### Instructions for the task
Write out, from the entries below, exactly the lines that run between the lines holding "building: [134,48,253,138] -> none" and "building: [339,215,382,264] -> none", inclusive, and stop there.

### Dataset excerpts ###

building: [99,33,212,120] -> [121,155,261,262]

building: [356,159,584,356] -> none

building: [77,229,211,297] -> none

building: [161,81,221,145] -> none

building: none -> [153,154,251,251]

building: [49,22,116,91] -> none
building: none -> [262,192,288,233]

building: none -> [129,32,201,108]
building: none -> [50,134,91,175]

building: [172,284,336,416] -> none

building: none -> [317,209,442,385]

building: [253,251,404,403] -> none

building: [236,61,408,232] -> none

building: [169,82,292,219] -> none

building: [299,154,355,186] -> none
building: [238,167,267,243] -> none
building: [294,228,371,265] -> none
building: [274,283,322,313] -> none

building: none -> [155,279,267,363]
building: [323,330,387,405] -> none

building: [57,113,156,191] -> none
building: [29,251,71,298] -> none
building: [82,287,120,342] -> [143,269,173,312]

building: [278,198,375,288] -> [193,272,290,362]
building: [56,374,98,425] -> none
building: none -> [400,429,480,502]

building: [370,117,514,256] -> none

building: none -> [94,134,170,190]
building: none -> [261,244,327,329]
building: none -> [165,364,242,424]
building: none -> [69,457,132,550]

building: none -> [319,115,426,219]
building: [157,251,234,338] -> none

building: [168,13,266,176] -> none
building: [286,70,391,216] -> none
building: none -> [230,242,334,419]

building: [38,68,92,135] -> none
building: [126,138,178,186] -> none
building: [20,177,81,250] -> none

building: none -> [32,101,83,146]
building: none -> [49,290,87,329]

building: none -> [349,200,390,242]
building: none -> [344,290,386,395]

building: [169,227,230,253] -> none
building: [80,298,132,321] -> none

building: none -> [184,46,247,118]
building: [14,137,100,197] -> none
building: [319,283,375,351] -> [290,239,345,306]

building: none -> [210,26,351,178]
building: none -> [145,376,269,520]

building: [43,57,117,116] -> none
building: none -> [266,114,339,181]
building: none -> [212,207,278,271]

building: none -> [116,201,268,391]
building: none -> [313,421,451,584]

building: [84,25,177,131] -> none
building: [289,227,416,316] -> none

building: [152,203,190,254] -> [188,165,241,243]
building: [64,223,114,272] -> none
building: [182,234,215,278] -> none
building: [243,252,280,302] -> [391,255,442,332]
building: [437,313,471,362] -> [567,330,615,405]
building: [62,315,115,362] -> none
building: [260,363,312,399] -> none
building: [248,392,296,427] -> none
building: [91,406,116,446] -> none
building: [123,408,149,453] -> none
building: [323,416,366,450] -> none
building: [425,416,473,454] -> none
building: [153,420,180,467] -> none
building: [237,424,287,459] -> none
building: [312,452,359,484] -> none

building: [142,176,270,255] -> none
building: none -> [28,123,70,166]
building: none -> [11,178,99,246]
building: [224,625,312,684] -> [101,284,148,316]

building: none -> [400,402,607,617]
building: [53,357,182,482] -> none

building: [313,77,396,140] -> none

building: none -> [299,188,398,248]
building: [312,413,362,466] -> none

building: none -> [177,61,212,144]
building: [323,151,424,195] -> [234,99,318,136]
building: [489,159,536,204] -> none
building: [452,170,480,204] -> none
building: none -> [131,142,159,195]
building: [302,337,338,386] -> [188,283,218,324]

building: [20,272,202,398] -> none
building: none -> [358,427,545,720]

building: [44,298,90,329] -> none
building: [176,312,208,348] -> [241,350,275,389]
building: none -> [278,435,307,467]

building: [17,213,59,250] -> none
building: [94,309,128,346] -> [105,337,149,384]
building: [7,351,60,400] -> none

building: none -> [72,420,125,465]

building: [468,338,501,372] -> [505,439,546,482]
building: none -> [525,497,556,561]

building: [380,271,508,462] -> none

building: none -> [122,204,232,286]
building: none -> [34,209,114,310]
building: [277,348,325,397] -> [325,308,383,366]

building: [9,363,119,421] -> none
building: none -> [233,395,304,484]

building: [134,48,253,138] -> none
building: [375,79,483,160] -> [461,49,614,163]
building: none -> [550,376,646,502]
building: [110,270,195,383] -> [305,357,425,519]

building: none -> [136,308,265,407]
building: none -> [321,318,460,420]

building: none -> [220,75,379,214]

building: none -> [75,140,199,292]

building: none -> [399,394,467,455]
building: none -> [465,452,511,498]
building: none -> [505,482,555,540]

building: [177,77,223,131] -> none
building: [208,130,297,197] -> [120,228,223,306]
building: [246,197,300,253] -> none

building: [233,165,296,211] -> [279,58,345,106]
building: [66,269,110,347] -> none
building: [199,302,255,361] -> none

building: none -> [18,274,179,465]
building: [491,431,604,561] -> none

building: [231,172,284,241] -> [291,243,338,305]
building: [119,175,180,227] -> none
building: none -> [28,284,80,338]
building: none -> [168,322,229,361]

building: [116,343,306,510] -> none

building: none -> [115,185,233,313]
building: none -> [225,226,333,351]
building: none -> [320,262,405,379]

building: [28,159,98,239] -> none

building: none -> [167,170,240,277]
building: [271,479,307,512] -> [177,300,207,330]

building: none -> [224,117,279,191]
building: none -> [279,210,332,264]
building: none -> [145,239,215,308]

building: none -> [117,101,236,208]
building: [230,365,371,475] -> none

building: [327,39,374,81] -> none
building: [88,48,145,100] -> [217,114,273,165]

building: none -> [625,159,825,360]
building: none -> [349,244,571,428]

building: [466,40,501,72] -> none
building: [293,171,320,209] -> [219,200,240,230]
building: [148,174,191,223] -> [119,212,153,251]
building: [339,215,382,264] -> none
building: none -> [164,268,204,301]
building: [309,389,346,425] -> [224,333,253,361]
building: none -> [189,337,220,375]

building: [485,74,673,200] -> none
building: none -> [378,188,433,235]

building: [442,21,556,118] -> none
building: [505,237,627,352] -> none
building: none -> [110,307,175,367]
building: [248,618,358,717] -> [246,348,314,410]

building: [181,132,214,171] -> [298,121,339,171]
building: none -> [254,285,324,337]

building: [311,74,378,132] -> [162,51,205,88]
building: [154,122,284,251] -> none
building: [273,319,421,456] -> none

###

### Task response
building: [134,48,253,138] -> none
building: [375,79,483,160] -> [461,49,614,163]
building: none -> [550,376,646,502]
building: [110,270,195,383] -> [305,357,425,519]

building: none -> [136,308,265,407]
building: none -> [321,318,460,420]

building: none -> [220,75,379,214]

building: none -> [75,140,199,292]

building: none -> [399,394,467,455]
building: none -> [465,452,511,498]
building: none -> [505,482,555,540]

building: [177,77,223,131] -> none
building: [208,130,297,197] -> [120,228,223,306]
building: [246,197,300,253] -> none

building: [233,165,296,211] -> [279,58,345,106]
building: [66,269,110,347] -> none
building: [199,302,255,361] -> none

building: none -> [18,274,179,465]
building: [491,431,604,561] -> none

building: [231,172,284,241] -> [291,243,338,305]
building: [119,175,180,227] -> none
building: none -> [28,284,80,338]
building: none -> [168,322,229,361]

building: [116,343,306,510] -> none

building: none -> [115,185,233,313]
building: none -> [225,226,333,351]
building: none -> [320,262,405,379]

building: [28,159,98,239] -> none

building: none -> [167,170,240,277]
building: [271,479,307,512] -> [177,300,207,330]

building: none -> [224,117,279,191]
building: none -> [279,210,332,264]
building: none -> [145,239,215,308]

building: none -> [117,101,236,208]
building: [230,365,371,475] -> none

building: [327,39,374,81] -> none
building: [88,48,145,100] -> [217,114,273,165]

building: none -> [625,159,825,360]
building: none -> [349,244,571,428]

building: [466,40,501,72] -> none
building: [293,171,320,209] -> [219,200,240,230]
building: [148,174,191,223] -> [119,212,153,251]
building: [339,215,382,264] -> none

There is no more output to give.